● **Problem statement**: Read through the listing below, and copy every line where the string "white" appears.

● **Data for processing**:
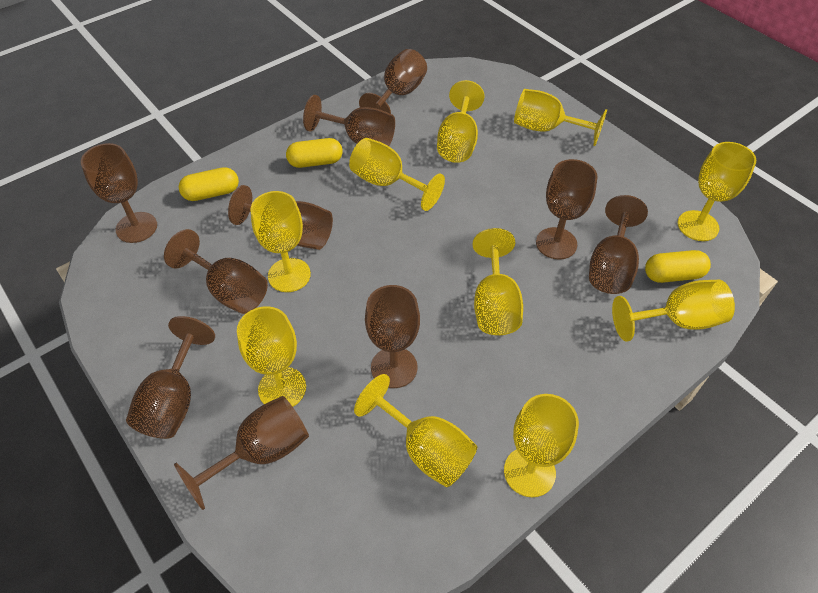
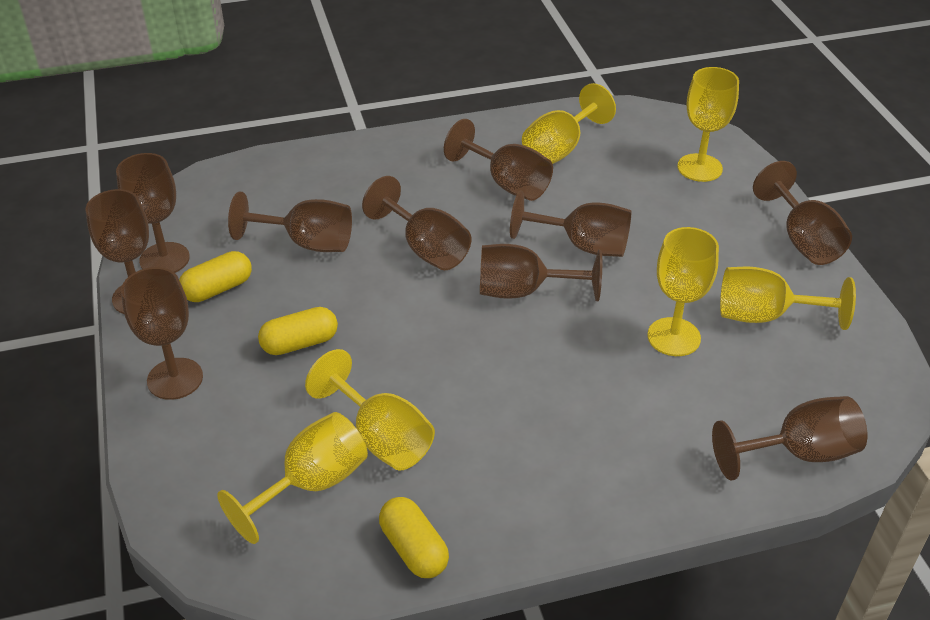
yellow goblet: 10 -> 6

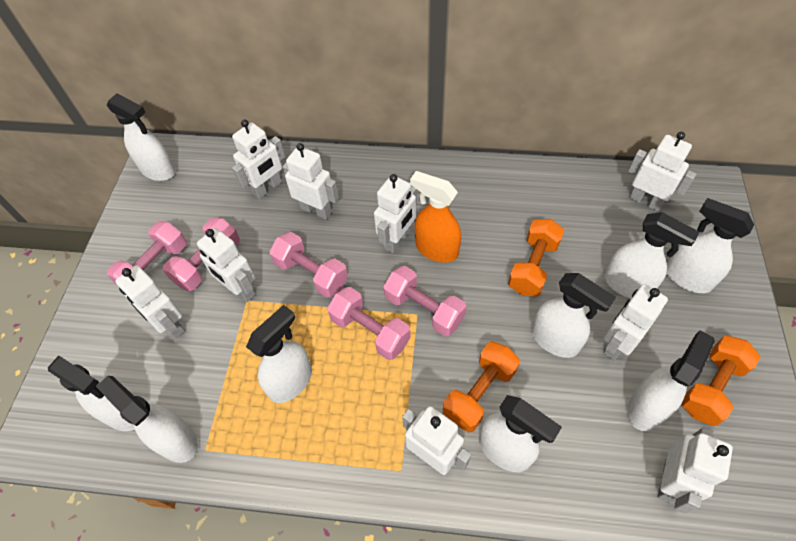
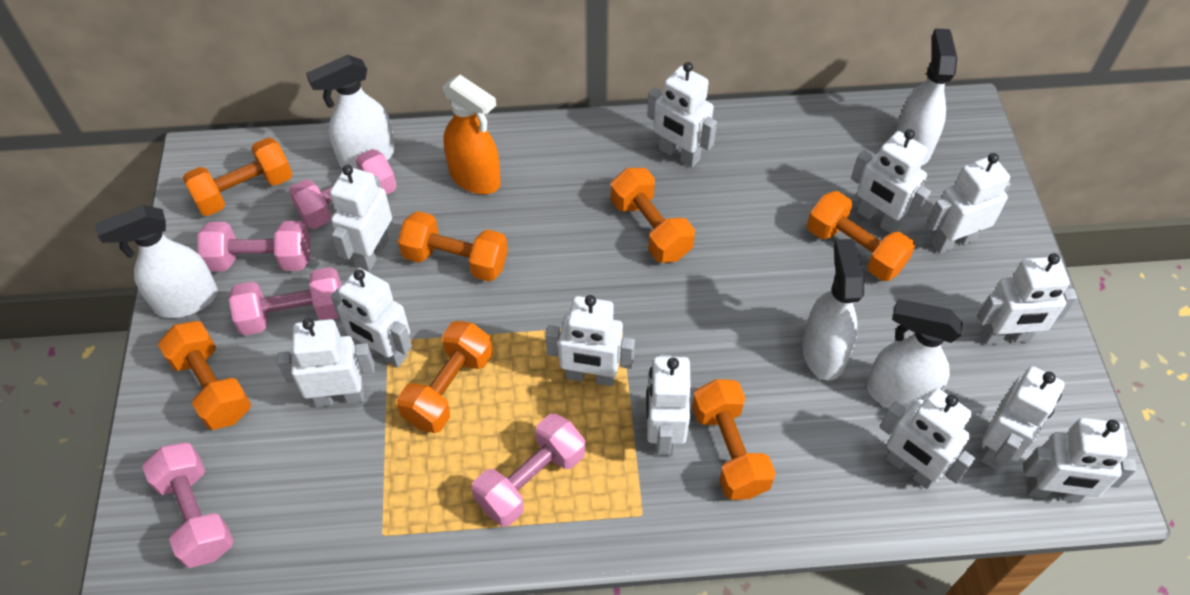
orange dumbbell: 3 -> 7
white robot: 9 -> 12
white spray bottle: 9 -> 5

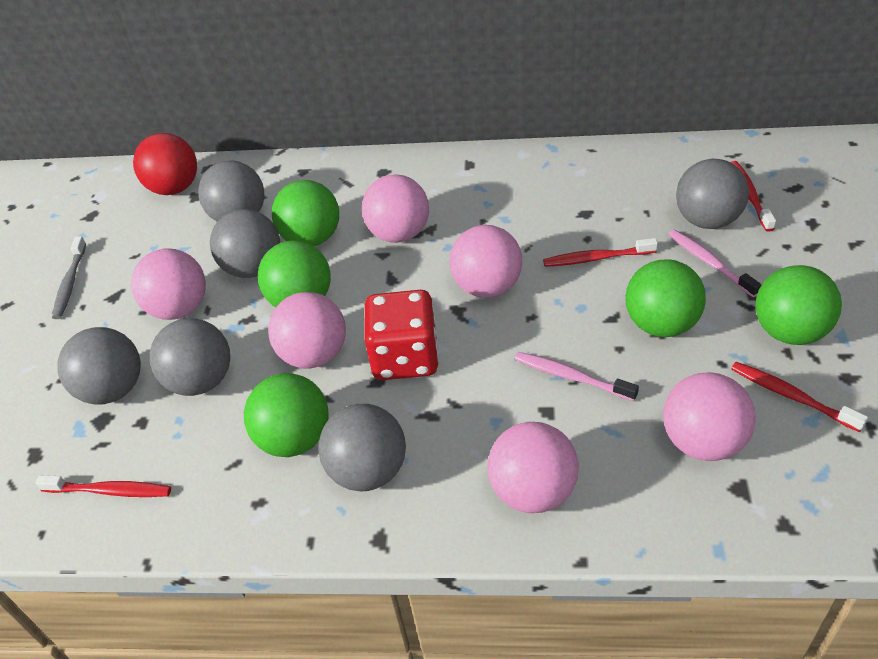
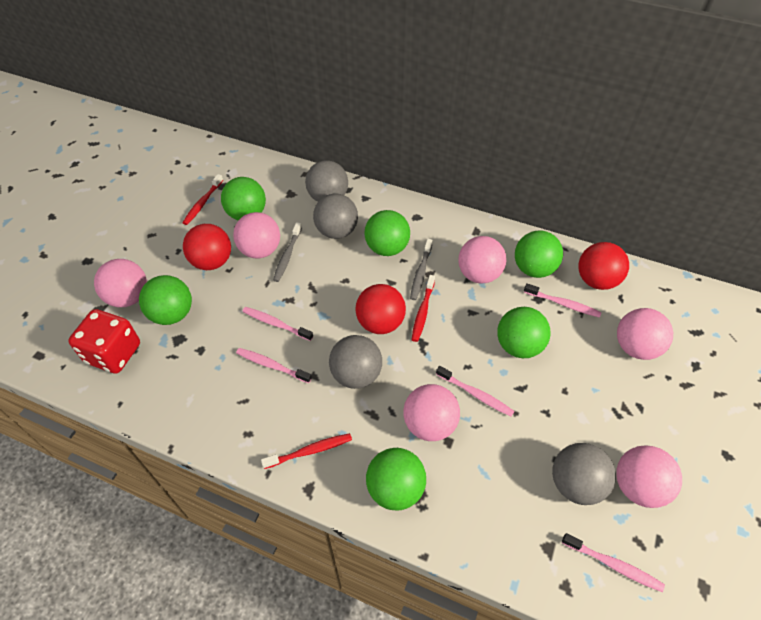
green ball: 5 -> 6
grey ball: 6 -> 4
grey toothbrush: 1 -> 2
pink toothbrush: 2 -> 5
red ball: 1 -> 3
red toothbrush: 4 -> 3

● **Response area**:
white robot: 9 -> 12
white spray bottle: 9 -> 5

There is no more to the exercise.